--- Raw data Enclosed Below ---

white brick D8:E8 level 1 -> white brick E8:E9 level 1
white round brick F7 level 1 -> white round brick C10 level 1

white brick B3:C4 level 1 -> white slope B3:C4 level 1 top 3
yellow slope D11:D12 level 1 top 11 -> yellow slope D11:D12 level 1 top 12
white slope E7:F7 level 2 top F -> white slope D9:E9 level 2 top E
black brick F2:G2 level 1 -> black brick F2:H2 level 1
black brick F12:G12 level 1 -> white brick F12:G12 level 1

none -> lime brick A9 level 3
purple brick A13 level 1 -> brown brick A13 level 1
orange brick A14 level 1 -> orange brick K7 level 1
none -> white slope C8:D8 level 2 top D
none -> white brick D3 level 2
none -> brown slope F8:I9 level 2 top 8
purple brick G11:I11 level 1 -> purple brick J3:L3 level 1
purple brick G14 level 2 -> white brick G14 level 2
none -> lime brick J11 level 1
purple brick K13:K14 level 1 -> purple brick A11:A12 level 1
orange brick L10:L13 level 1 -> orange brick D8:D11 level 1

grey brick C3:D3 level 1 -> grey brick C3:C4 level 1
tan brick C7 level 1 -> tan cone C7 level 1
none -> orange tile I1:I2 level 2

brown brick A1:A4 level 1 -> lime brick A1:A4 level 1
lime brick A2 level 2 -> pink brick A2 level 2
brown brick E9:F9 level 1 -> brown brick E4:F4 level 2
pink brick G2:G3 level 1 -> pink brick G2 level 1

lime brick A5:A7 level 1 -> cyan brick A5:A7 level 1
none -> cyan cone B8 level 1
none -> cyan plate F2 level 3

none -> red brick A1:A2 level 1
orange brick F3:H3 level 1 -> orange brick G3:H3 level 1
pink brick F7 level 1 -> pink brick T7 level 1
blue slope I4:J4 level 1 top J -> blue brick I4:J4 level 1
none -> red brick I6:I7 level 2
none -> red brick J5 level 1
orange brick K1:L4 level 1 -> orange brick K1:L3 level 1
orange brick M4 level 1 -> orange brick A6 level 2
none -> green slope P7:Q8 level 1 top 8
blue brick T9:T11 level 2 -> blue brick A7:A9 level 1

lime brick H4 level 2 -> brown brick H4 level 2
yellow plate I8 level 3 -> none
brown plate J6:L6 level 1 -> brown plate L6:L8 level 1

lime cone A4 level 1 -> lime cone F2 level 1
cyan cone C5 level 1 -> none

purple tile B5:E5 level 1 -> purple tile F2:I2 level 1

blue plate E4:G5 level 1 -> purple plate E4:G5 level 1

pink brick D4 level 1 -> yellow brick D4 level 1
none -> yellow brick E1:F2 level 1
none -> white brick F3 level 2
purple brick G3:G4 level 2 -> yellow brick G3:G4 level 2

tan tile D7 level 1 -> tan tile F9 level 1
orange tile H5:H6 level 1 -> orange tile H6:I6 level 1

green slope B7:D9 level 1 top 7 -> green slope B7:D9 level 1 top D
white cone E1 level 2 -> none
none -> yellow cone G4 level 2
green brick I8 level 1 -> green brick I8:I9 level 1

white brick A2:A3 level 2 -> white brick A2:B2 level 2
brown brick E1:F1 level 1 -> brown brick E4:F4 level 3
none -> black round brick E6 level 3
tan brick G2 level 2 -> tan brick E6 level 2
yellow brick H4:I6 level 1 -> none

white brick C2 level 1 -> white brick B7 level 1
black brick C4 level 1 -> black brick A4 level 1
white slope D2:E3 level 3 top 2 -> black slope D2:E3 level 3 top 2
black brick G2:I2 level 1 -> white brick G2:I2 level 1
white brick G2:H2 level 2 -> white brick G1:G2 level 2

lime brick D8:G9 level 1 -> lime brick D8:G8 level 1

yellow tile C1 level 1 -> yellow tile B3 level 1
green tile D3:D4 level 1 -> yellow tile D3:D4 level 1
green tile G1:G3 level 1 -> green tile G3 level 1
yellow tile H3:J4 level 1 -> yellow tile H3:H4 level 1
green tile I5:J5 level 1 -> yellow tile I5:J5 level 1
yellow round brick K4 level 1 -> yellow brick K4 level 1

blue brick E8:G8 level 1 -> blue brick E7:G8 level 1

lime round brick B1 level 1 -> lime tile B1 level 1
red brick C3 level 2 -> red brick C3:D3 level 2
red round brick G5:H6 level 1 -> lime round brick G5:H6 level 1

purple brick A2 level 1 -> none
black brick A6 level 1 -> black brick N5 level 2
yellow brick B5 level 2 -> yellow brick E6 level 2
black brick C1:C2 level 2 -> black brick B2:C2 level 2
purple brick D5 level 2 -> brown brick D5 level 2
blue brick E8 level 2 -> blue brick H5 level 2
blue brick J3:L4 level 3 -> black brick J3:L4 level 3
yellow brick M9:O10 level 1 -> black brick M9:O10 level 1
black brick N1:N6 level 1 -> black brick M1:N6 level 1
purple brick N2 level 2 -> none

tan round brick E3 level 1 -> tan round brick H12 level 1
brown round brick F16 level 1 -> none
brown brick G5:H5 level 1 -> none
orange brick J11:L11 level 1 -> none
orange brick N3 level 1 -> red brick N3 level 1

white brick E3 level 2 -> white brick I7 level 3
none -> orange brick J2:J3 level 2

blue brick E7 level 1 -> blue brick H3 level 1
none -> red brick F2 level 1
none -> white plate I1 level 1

--- End of Enclosed Raw data ---

- [Work item] In the answer, please give only the lines from the line containing "brown round brick F16 level 1 -> none" through the final line of the data, copied exactly.

- [Problem solution]
brown round brick F16 level 1 -> none
brown brick G5:H5 level 1 -> none
orange brick J11:L11 level 1 -> none
orange brick N3 level 1 -> red brick N3 level 1

white brick E3 level 2 -> white brick I7 level 3
none -> orange brick J2:J3 level 2

blue brick E7 level 1 -> blue brick H3 level 1
none -> red brick F2 level 1
none -> white plate I1 level 1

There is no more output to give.